▶ MATERIALS PROVIDED
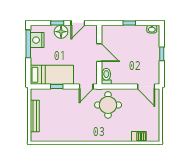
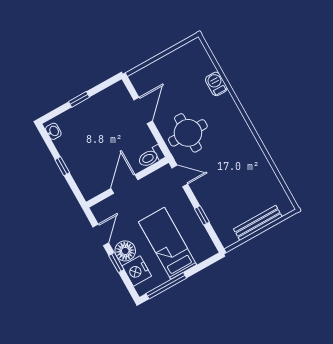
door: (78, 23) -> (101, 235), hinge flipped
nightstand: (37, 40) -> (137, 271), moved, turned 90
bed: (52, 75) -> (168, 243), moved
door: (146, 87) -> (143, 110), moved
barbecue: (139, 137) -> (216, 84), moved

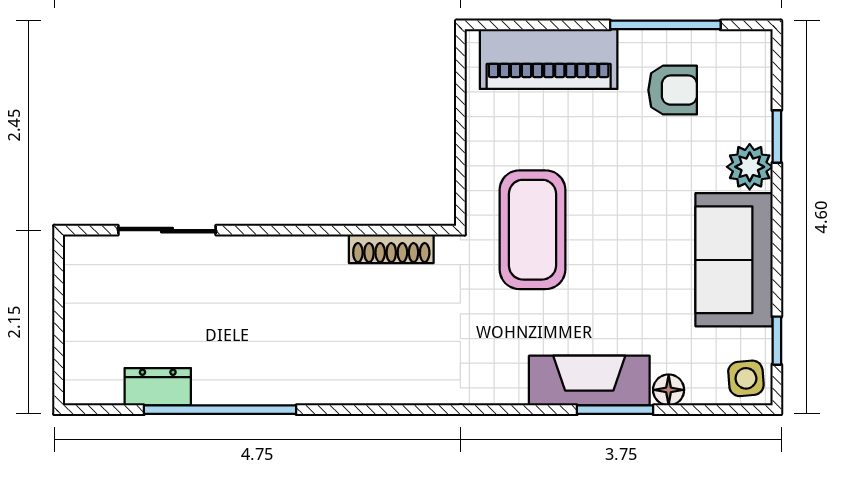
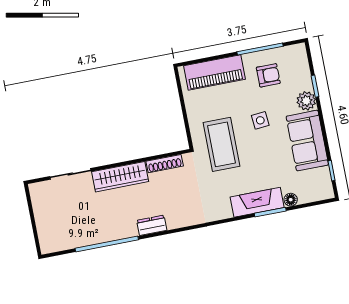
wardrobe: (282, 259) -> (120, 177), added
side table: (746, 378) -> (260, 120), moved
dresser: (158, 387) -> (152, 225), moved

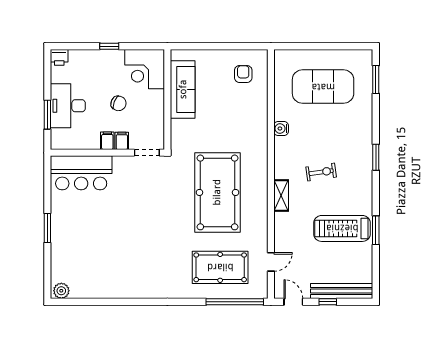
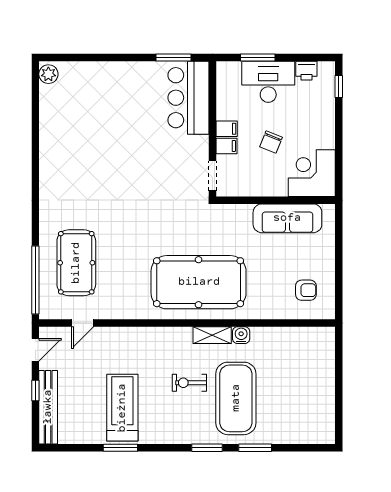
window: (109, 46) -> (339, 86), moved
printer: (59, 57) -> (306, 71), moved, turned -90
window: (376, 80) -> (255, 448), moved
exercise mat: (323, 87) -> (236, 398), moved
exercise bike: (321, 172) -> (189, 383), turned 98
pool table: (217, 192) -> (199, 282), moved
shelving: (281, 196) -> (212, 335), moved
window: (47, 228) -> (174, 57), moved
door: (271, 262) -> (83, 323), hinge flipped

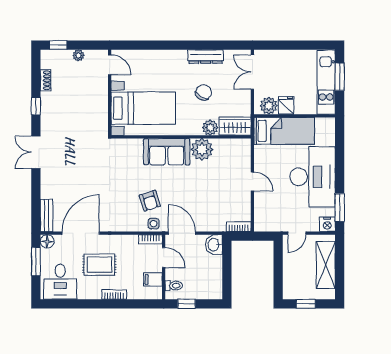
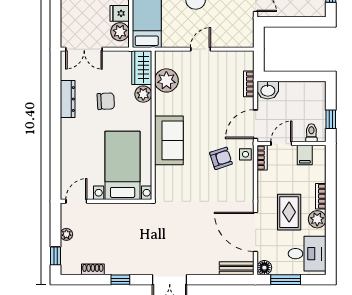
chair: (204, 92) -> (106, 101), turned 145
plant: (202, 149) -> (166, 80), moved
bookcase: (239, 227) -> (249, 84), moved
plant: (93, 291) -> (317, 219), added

▶ AIM OF THE EXERCISE
Give the records back verbatim, pictures excluded.

▶ TASK RESULT
door: (78, 23) -> (101, 235), hinge flipped
nightstand: (37, 40) -> (137, 271), moved, turned 90
bed: (52, 75) -> (168, 243), moved
door: (146, 87) -> (143, 110), moved
barbecue: (139, 137) -> (216, 84), moved

wardrobe: (282, 259) -> (120, 177), added
side table: (746, 378) -> (260, 120), moved
dresser: (158, 387) -> (152, 225), moved

window: (109, 46) -> (339, 86), moved
printer: (59, 57) -> (306, 71), moved, turned -90
window: (376, 80) -> (255, 448), moved
exercise mat: (323, 87) -> (236, 398), moved
exercise bike: (321, 172) -> (189, 383), turned 98
pool table: (217, 192) -> (199, 282), moved
shelving: (281, 196) -> (212, 335), moved
window: (47, 228) -> (174, 57), moved
door: (271, 262) -> (83, 323), hinge flipped

chair: (204, 92) -> (106, 101), turned 145
plant: (202, 149) -> (166, 80), moved
bookcase: (239, 227) -> (249, 84), moved
plant: (93, 291) -> (317, 219), added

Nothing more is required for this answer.